- Extracted data:
········

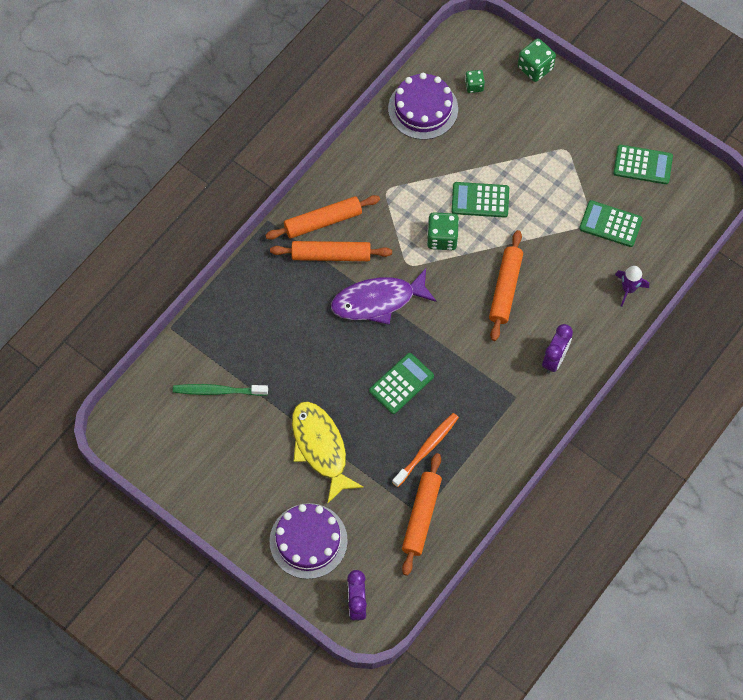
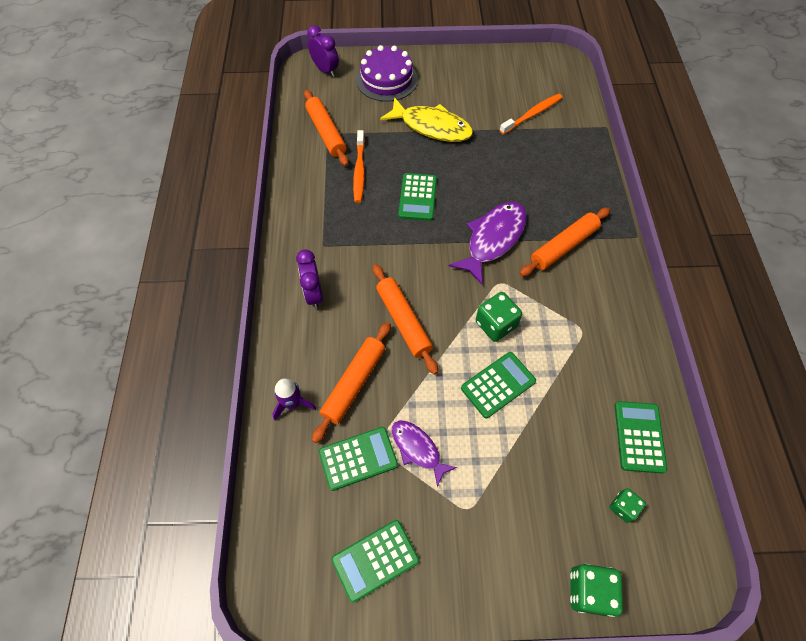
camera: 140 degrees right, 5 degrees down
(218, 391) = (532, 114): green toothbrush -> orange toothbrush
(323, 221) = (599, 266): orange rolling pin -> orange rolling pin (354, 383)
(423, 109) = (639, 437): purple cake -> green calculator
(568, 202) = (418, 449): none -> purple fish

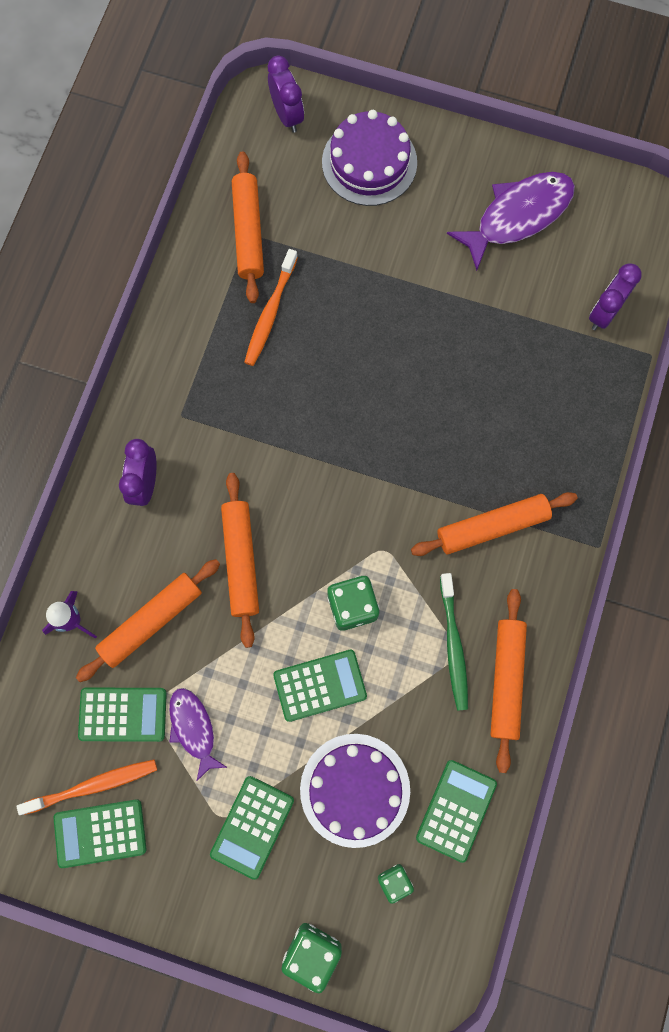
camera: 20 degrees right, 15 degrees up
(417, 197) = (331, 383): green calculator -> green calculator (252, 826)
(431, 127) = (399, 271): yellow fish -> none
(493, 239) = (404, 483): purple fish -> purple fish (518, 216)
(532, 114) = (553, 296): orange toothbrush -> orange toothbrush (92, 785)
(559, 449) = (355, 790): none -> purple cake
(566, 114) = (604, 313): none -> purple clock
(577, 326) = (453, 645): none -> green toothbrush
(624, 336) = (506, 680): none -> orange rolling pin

········

Your answer should be one number, the count of lines in the records that contain the string "orange".

- Response below:
4